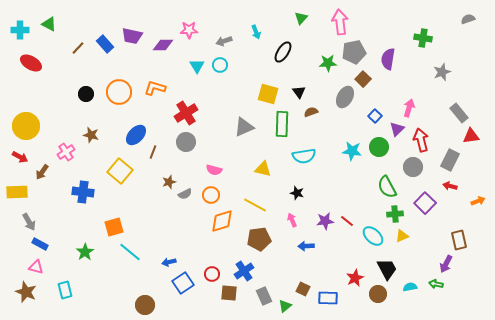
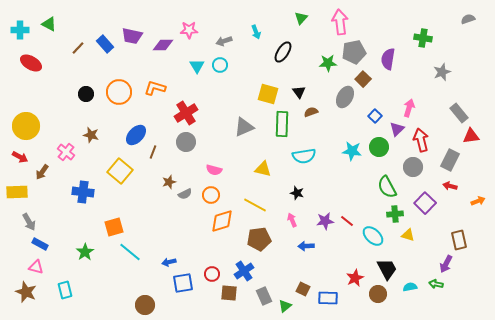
pink cross at (66, 152): rotated 18 degrees counterclockwise
yellow triangle at (402, 236): moved 6 px right, 1 px up; rotated 40 degrees clockwise
blue square at (183, 283): rotated 25 degrees clockwise
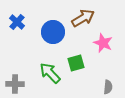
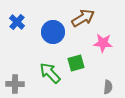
pink star: rotated 18 degrees counterclockwise
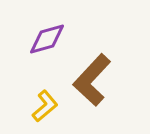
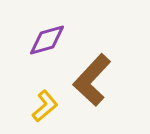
purple diamond: moved 1 px down
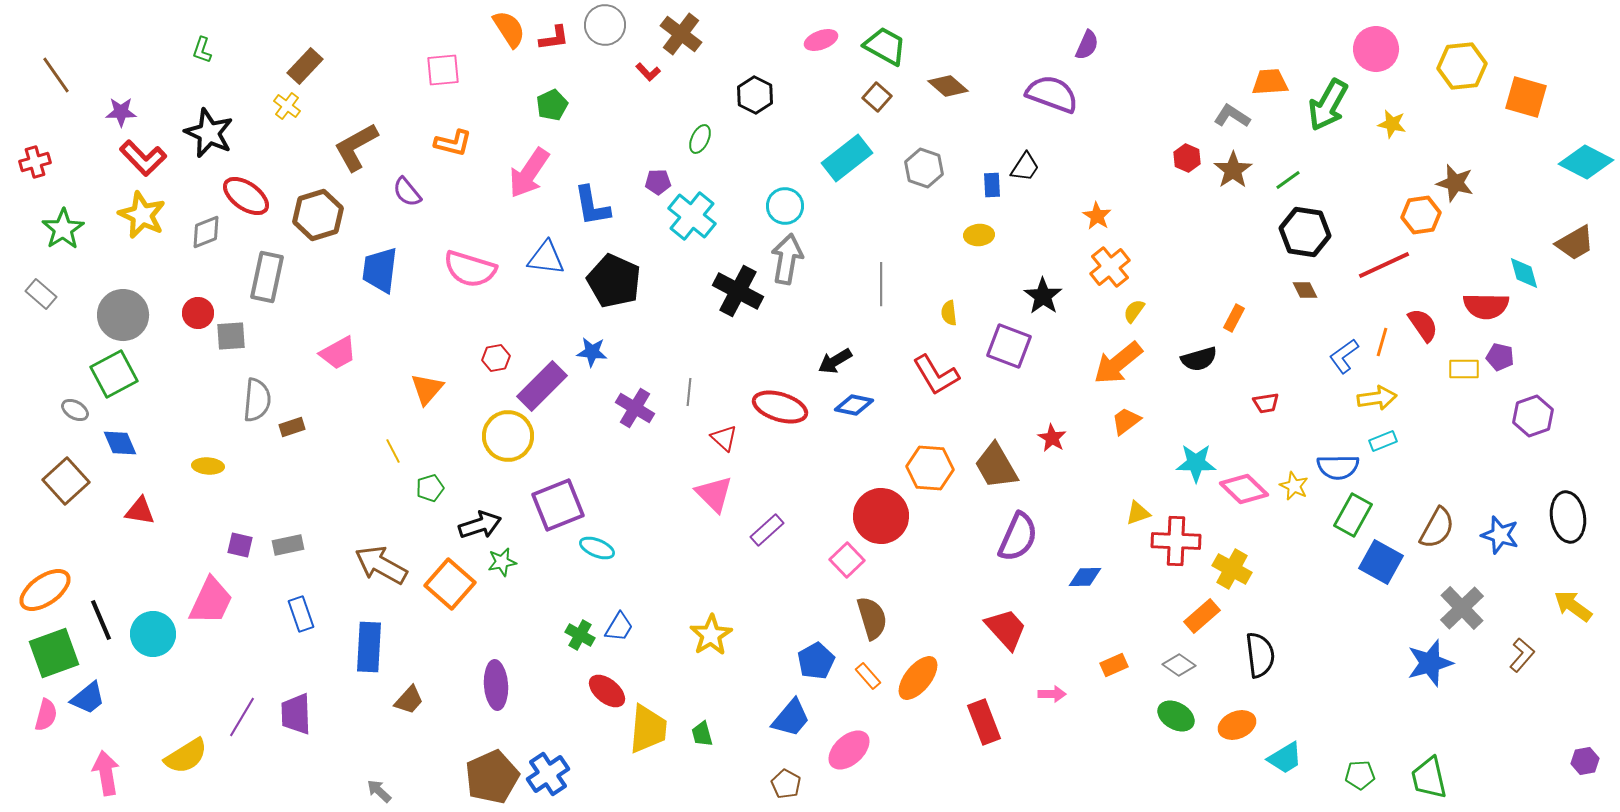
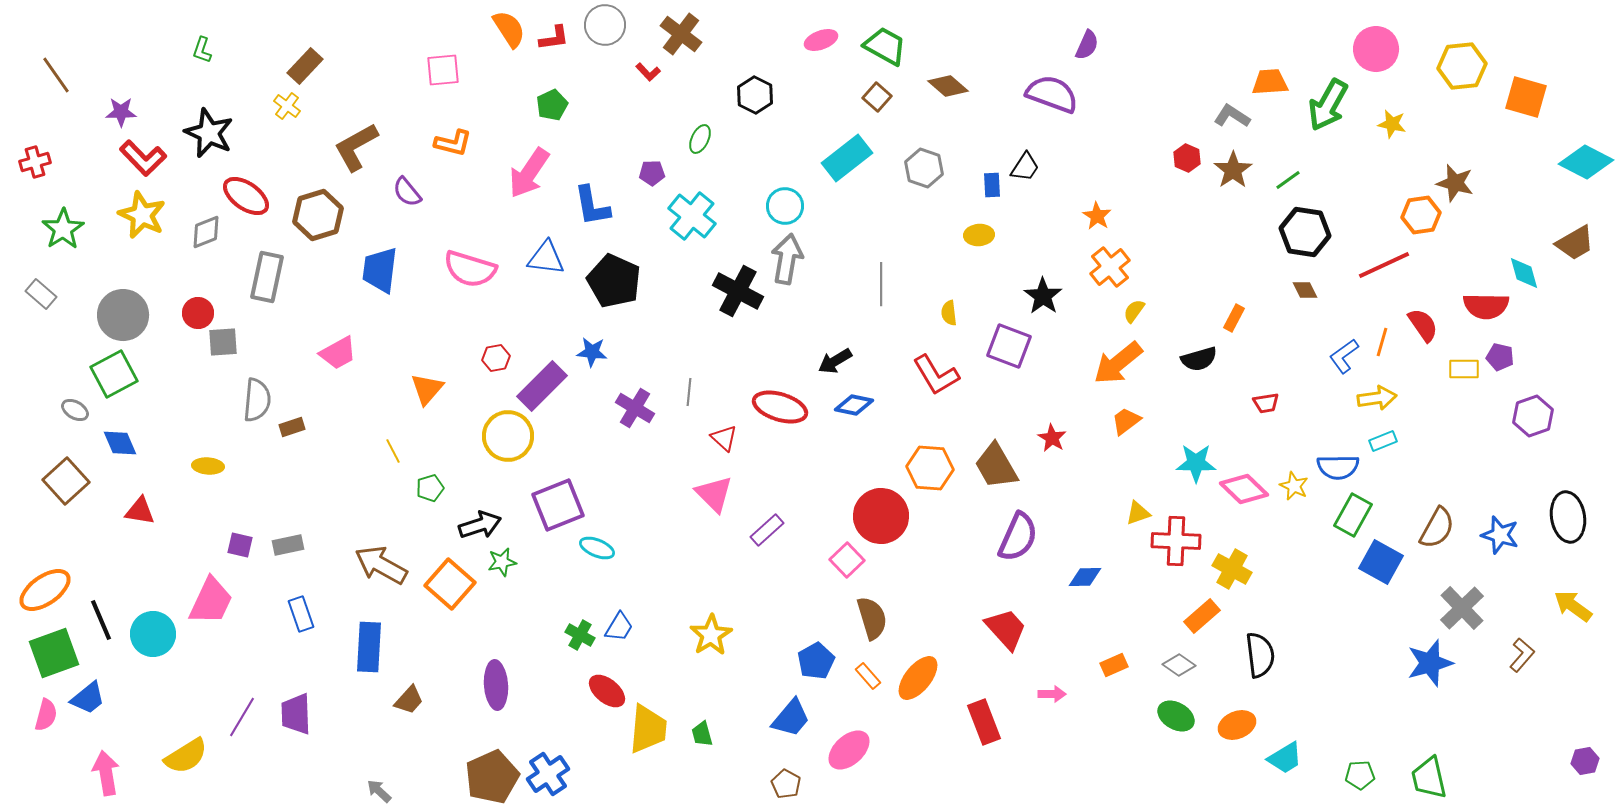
purple pentagon at (658, 182): moved 6 px left, 9 px up
gray square at (231, 336): moved 8 px left, 6 px down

******

What is the number of lines in the listing that hold "rotated"? Give that number and nothing more.

4